From the line containing "orange triangle: (153, 165)" down to the final line of the entries below, quote every line verbatim. Exclude pictures.
(Beginning of DATA PROVIDED)
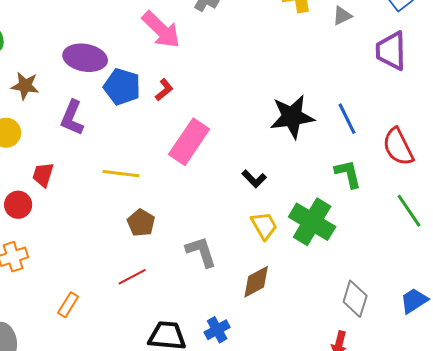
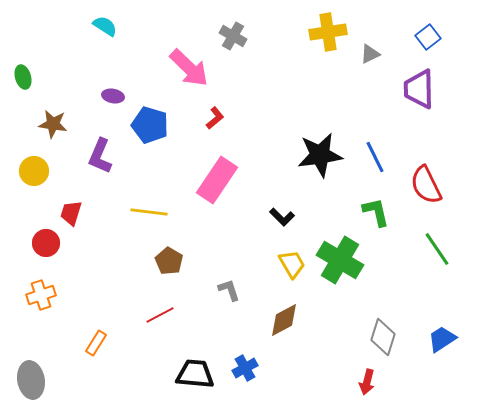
purple ellipse: (85, 58) -> (113, 96), size x0.5
red L-shape: (164, 90) -> (215, 118), moved
gray L-shape: (201, 252) -> (229, 290), size x0.7

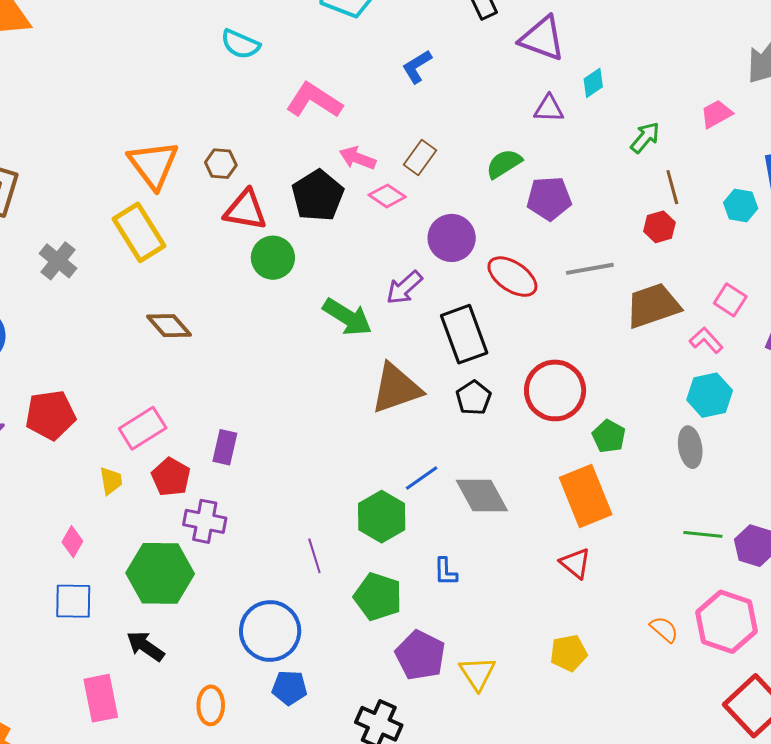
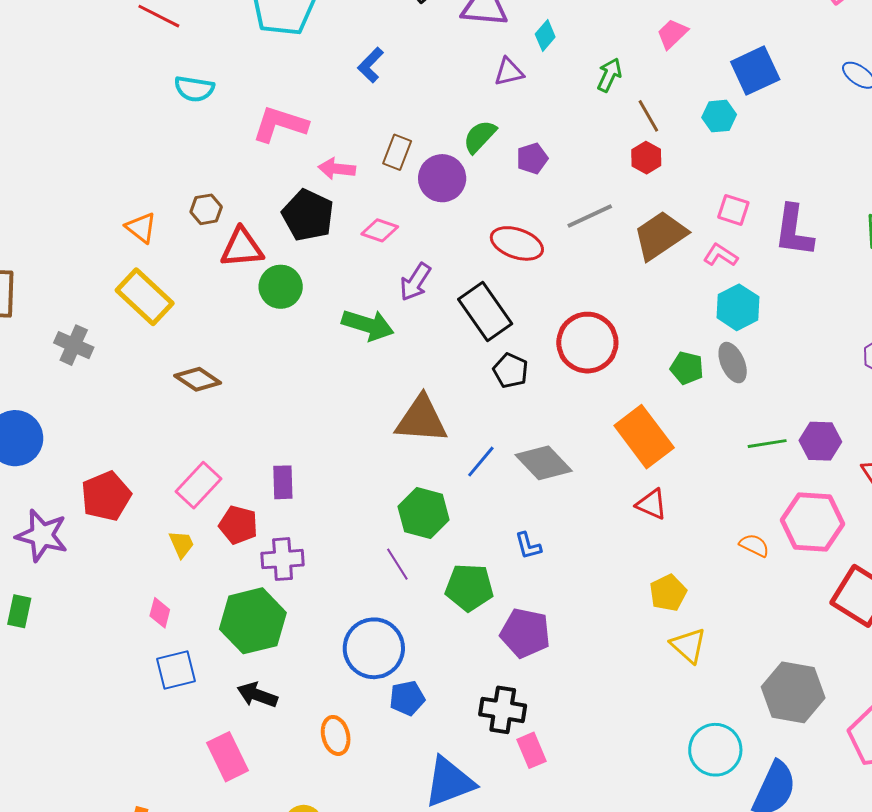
orange triangle: (153, 165) -> (141, 228), size x0.6
pink diamond: (387, 196) -> (380, 230), moved
purple pentagon: (549, 198) -> (532, 158), size x0.7
purple circle: (452, 238) -> (442, 178), moved
brown triangle: (396, 388) -> (421, 419), moved, turned 38
green pentagon: (609, 436) -> (687, 368), moved
green hexagon: (382, 517) -> (424, 513), moved
yellow triangle: (477, 673) -> (689, 645), moved

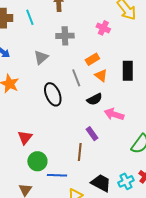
(End of DATA PROVIDED)
# SOLUTION TO THIS TASK:
orange triangle: (153, 165) -> (141, 228), size x0.6
pink diamond: (387, 196) -> (380, 230), moved
purple pentagon: (549, 198) -> (532, 158), size x0.7
purple circle: (452, 238) -> (442, 178), moved
brown triangle: (396, 388) -> (421, 419), moved, turned 38
green pentagon: (609, 436) -> (687, 368), moved
green hexagon: (382, 517) -> (424, 513), moved
yellow triangle: (477, 673) -> (689, 645), moved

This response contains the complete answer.